*Material provided:*
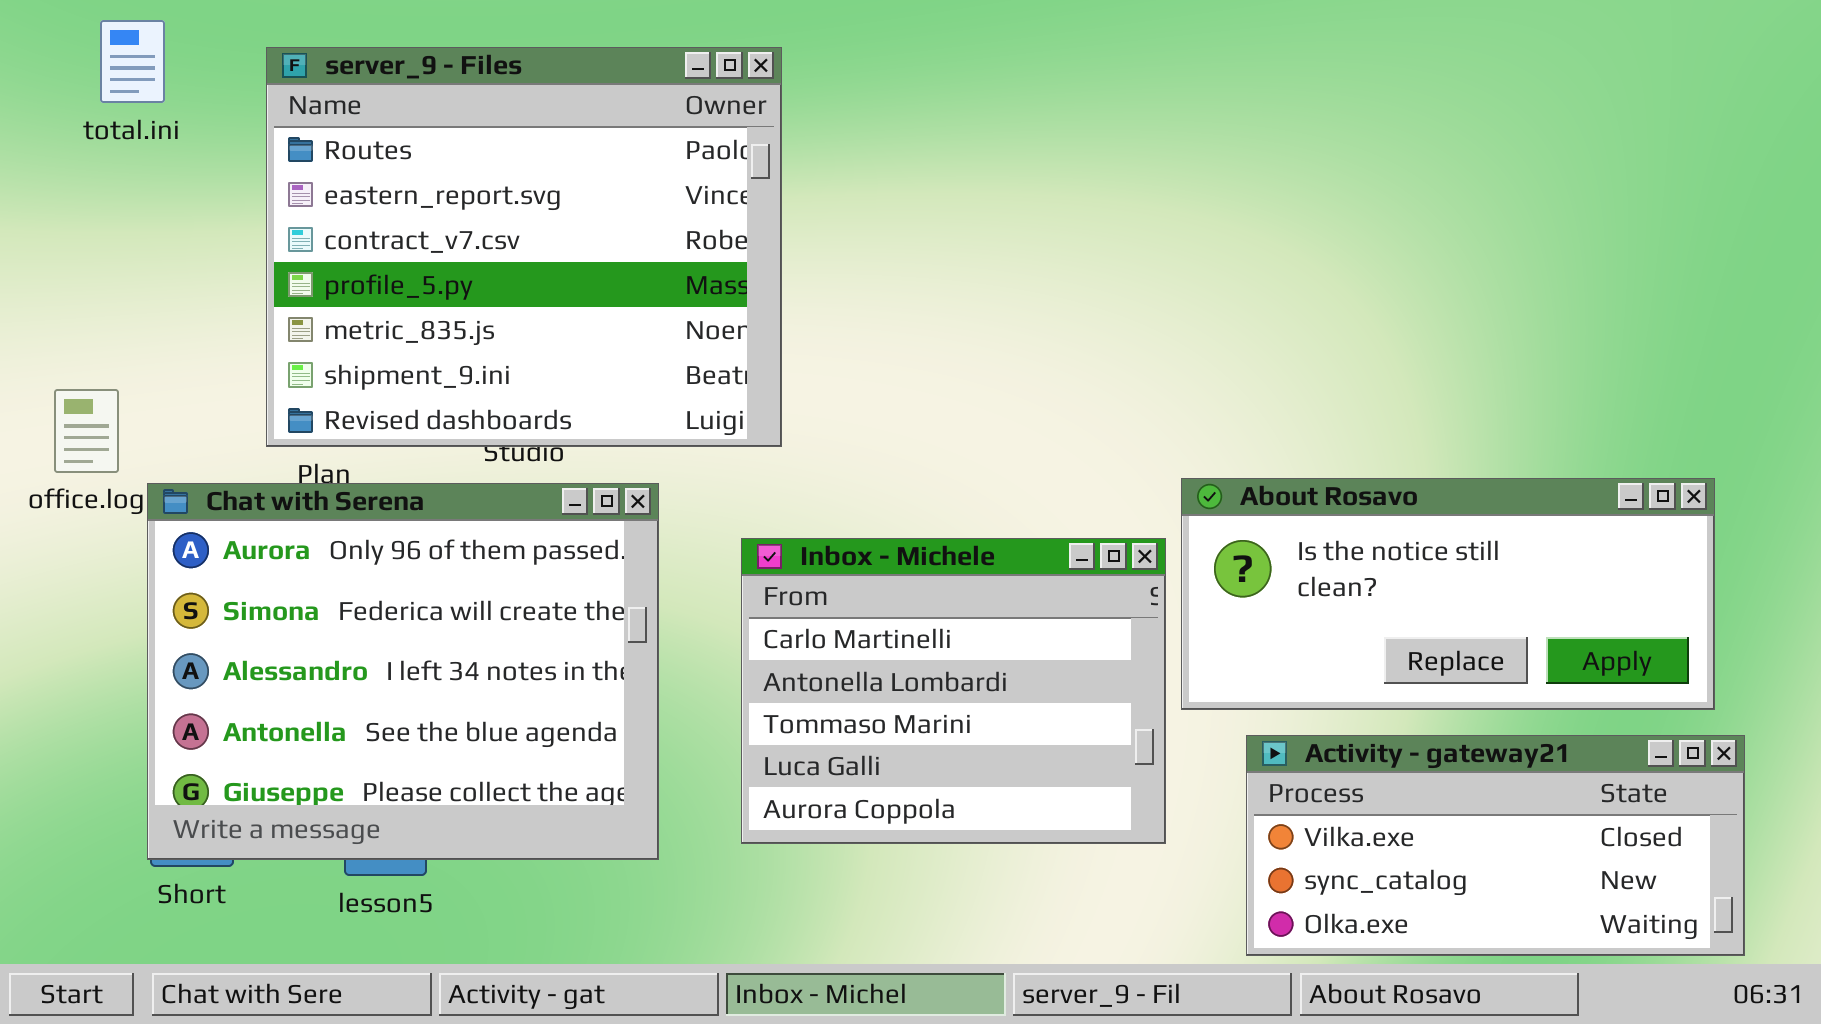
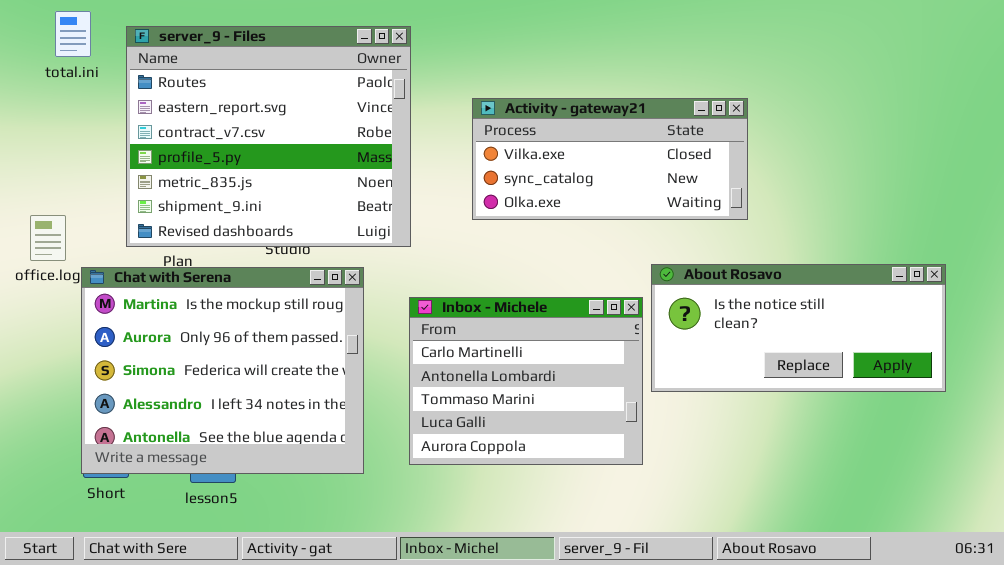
server_9 - Files: [266,47,782,447] -> [126,26,411,247], moved
Chat with Serena: [147,483,659,860] -> [81,267,364,474], scrolled up 1 row
Activity - gateway21: [1246,735,1745,956] -> [472,98,748,220], moved

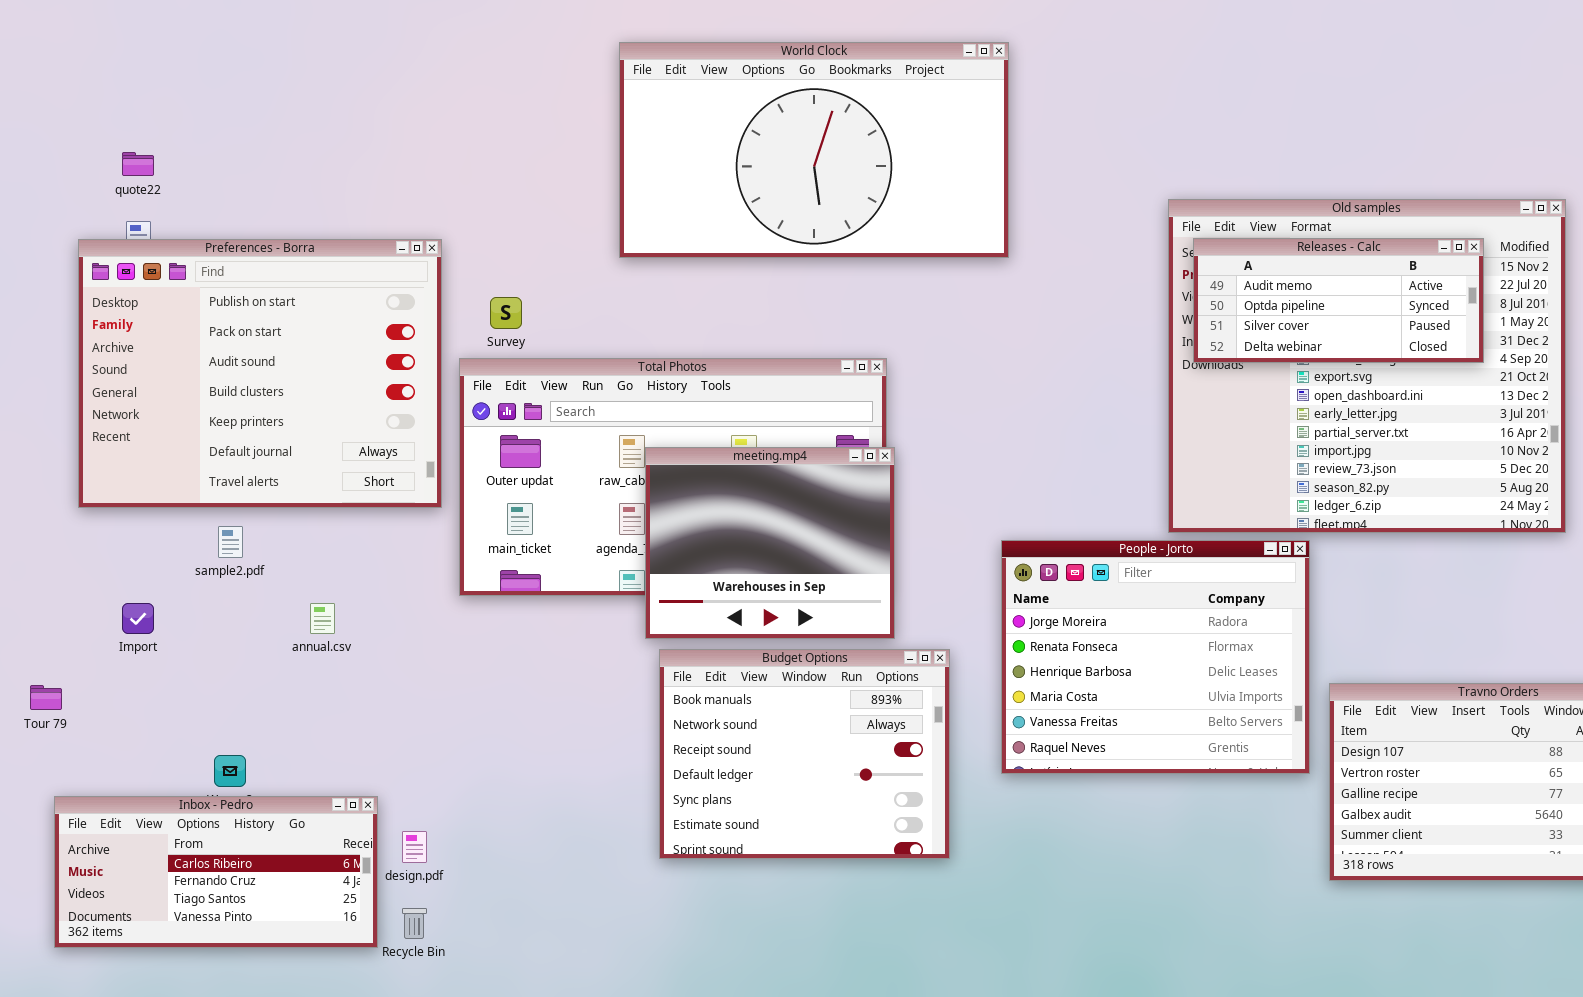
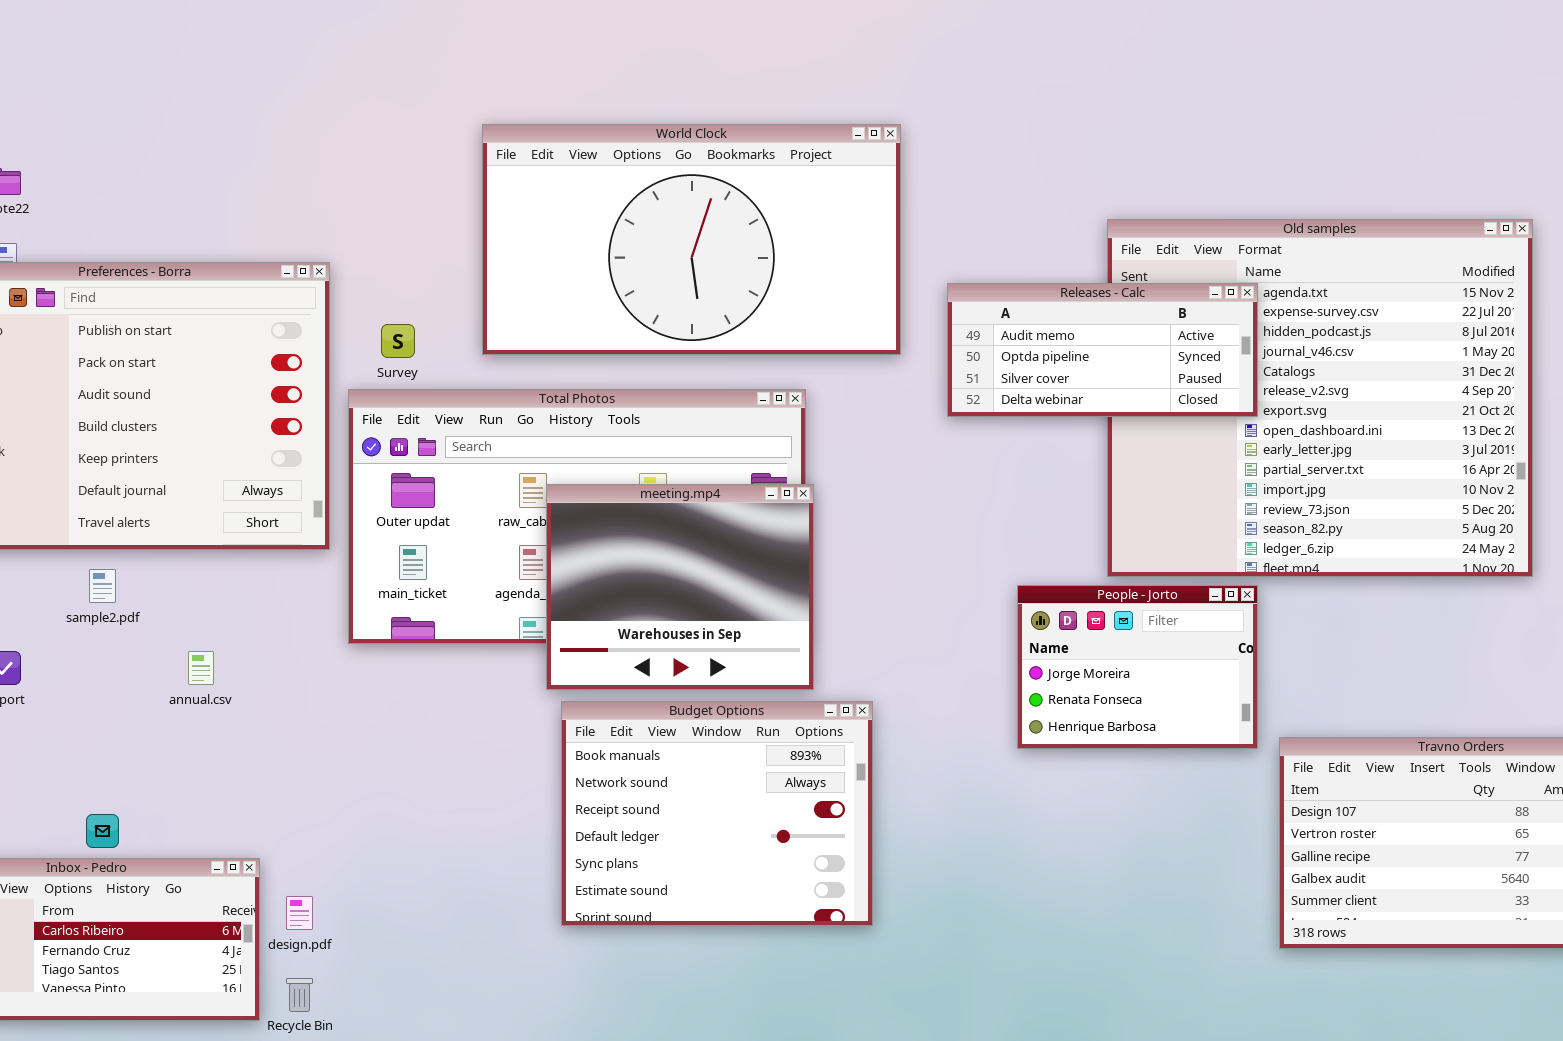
World Clock: [619,42,1009,258] -> [482,124,901,355], moved
Releases - Calc: [1193,238,1484,363] -> [947,283,1258,417], moved
People - Jorto: [1001,540,1310,774] -> [1017,585,1258,749], resized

*Your assignment:*
Your copy should hold exactly the lines from the line bearing "Chat with Serena: [147,483,659,860]" through the end of the data, both included, and no pictures or anything further.

*Written solution:*
Chat with Serena: [147,483,659,860] -> [81,267,364,474], scrolled up 1 row
Activity - gateway21: [1246,735,1745,956] -> [472,98,748,220], moved

World Clock: [619,42,1009,258] -> [482,124,901,355], moved
Releases - Calc: [1193,238,1484,363] -> [947,283,1258,417], moved
People - Jorto: [1001,540,1310,774] -> [1017,585,1258,749], resized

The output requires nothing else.